Exercise instructions ▸
Repeat the records below exactly, leaving out any pictures.

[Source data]
---*---

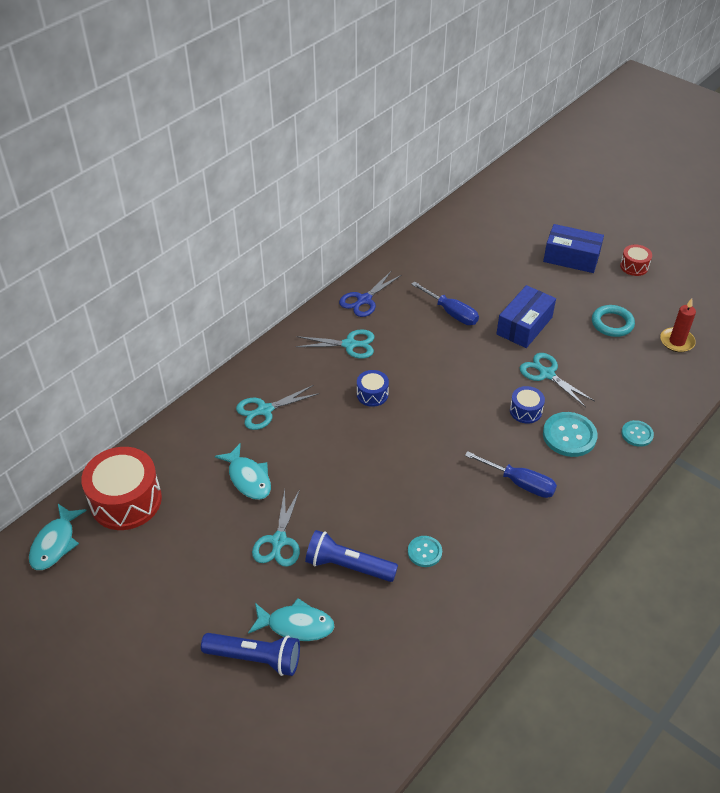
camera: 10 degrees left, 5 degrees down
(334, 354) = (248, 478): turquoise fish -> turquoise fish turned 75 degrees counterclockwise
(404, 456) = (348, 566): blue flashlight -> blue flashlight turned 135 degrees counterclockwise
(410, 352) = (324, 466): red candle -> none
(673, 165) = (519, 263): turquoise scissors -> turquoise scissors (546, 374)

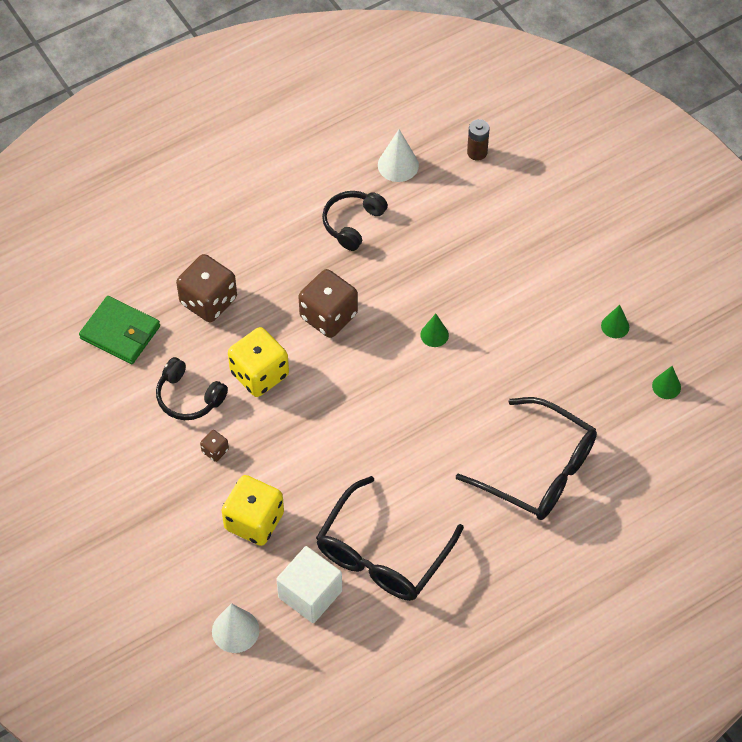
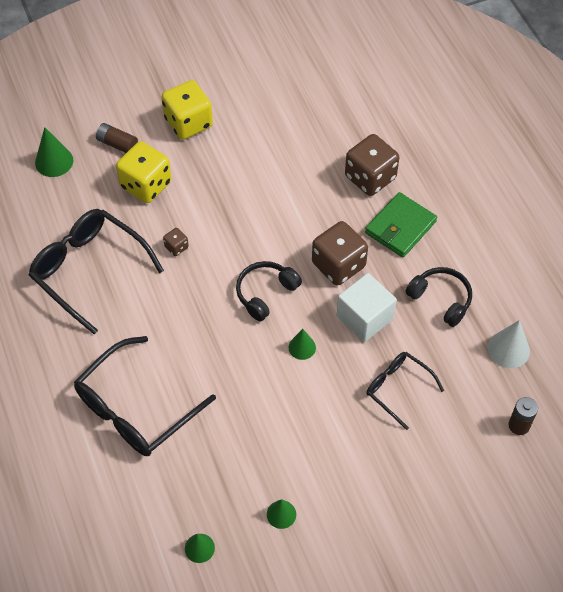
camera: 100 degrees right, 0 degrees up
(120, 332) = (348, 114): green wallet -> green wallet (400, 227)
(188, 397) = (274, 153): black headphones -> black headphones (265, 293)
(198, 566) = (117, 144): none -> brown battery
(215, 451) = (219, 166): brown dice -> brown dice (176, 247)
(235, 630) = (54, 161): white cone -> green cone
(259, 374) = (287, 205): yellow dice -> yellow dice (188, 123)
(310, 594) = (69, 214): white cube -> white cube (364, 318)
(462, 249) = (398, 389): none -> black glasses

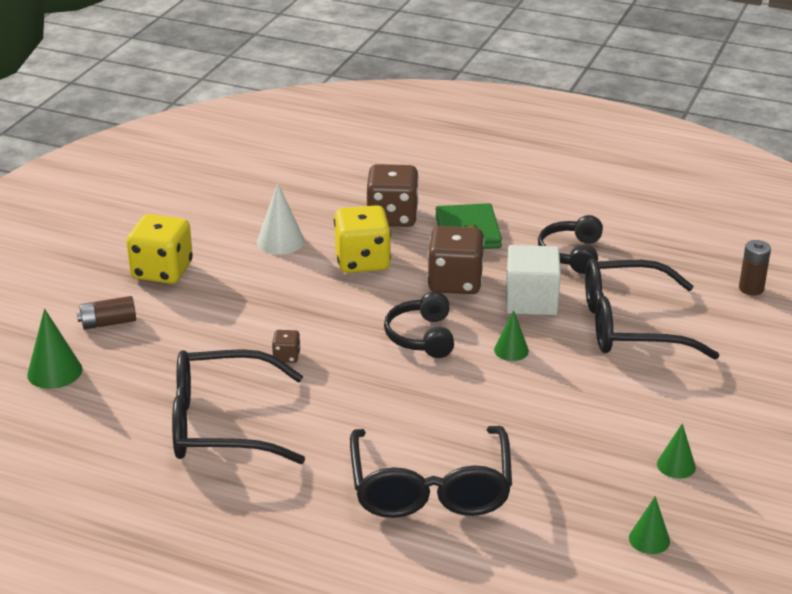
camera: 45 degrees left, 25 degrees down
(146, 185) = (185, 333): yellow dice -> yellow dice (362, 261)
(398, 389) = (630, 325): black glasses -> black glasses, size x1.75
(441, 299) = (571, 254): black headphones -> black headphones turned 75 degrees counterclockwise
(508, 349) = (669, 252): white cone -> white cone (280, 241)

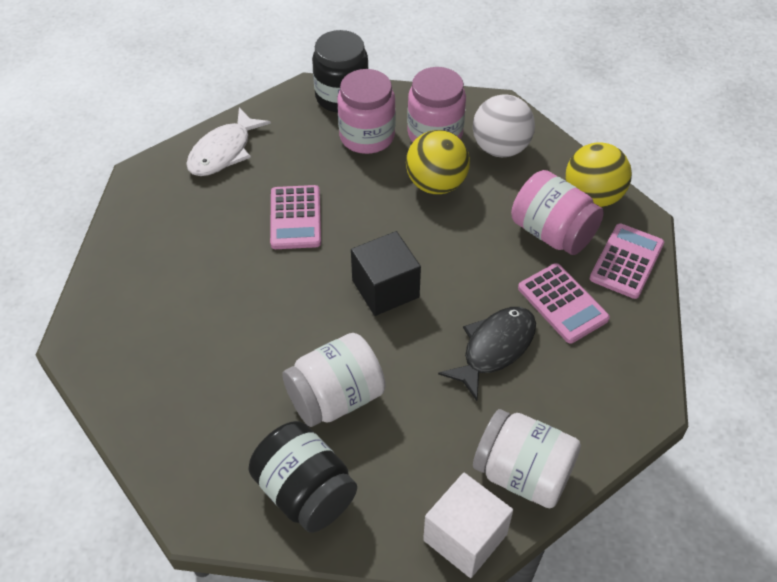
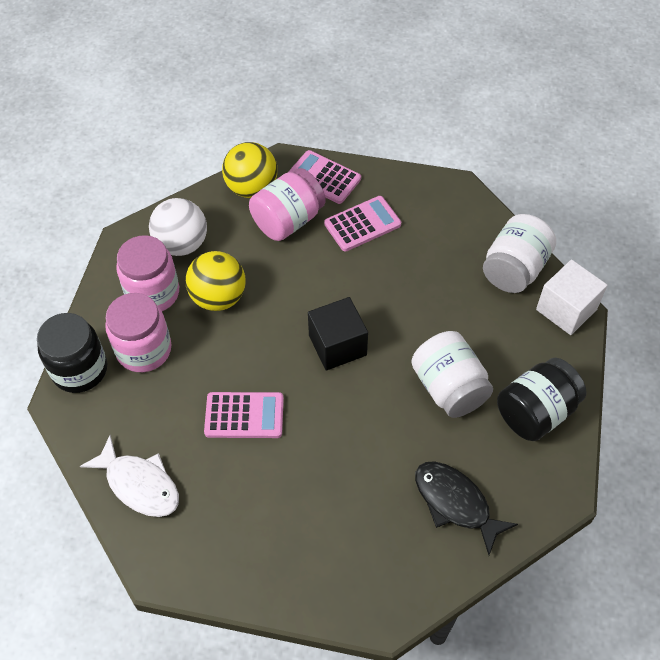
camera: 85 degrees left, 5 degrees up
(494, 349) = (404, 274): black fish -> black fish (455, 503)

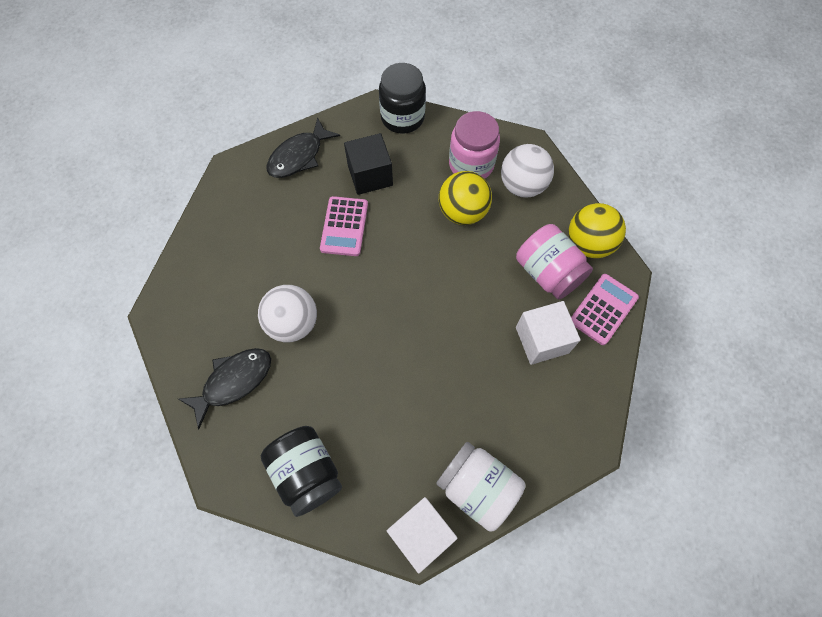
camera: 95 degrees right, 10 degrees up
(139, 484) = (299, 156): white fish -> black fish
(144, 350) = (415, 158): pink jar -> none
(337, 345) = (403, 303): black cube -> black cube (370, 175)
(362, 224) = (542, 340): pink calculator -> white cube
(376, 452) = (293, 323): none -> white ball
(449, 388) = (345, 395): white jar -> none

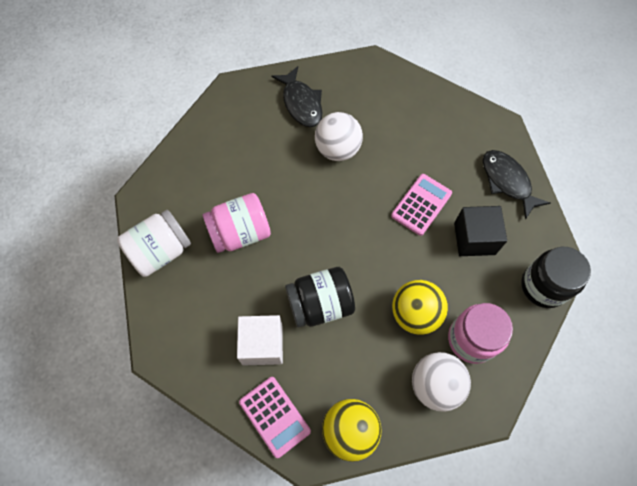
camera: 105 degrees right, 0 degrees up
(307, 473) = (217, 139): black jar -> black jar (320, 304)
(344, 226) = (421, 205): pink calculator -> pink calculator turned 105 degrees clockwise
(421, 534) = (145, 203): white cube -> none
(548, 272) = (328, 375): pink jar -> pink jar (240, 233)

---*---

Response to this task ▸
camera: 10 degrees left, 5 degrees down
(334, 354) = (248, 478): turquoise fish -> turquoise fish turned 75 degrees counterclockwise
(404, 456) = (348, 566): blue flashlight -> blue flashlight turned 135 degrees counterclockwise
(410, 352) = (324, 466): red candle -> none
(673, 165) = (519, 263): turquoise scissors -> turquoise scissors (546, 374)

camera: 100 degrees right, 0 degrees up
(120, 332) = (348, 114): green wallet -> green wallet (400, 227)
(188, 397) = (274, 153): black headphones -> black headphones (265, 293)
(198, 566) = (117, 144): none -> brown battery
(215, 451) = (219, 166): brown dice -> brown dice (176, 247)
(235, 630) = (54, 161): white cone -> green cone
(259, 374) = (287, 205): yellow dice -> yellow dice (188, 123)
(310, 594) = (69, 214): white cube -> white cube (364, 318)
(462, 249) = (398, 389): none -> black glasses

camera: 45 degrees left, 25 degrees down
(146, 185) = (185, 333): yellow dice -> yellow dice (362, 261)
(398, 389) = (630, 325): black glasses -> black glasses, size x1.75
(441, 299) = (571, 254): black headphones -> black headphones turned 75 degrees counterclockwise
(508, 349) = (669, 252): white cone -> white cone (280, 241)

camera: 85 degrees left, 5 degrees up
(494, 349) = (404, 274): black fish -> black fish (455, 503)

camera: 95 degrees right, 10 degrees up
(139, 484) = (299, 156): white fish -> black fish
(144, 350) = (415, 158): pink jar -> none
(337, 345) = (403, 303): black cube -> black cube (370, 175)
(362, 224) = (542, 340): pink calculator -> white cube
(376, 452) = (293, 323): none -> white ball
(449, 388) = (345, 395): white jar -> none

camera: 105 degrees right, 0 degrees up
(307, 473) = (217, 139): black jar -> black jar (320, 304)
(344, 226) = (421, 205): pink calculator -> pink calculator turned 105 degrees clockwise
(421, 534) = (145, 203): white cube -> none
(548, 272) = (328, 375): pink jar -> pink jar (240, 233)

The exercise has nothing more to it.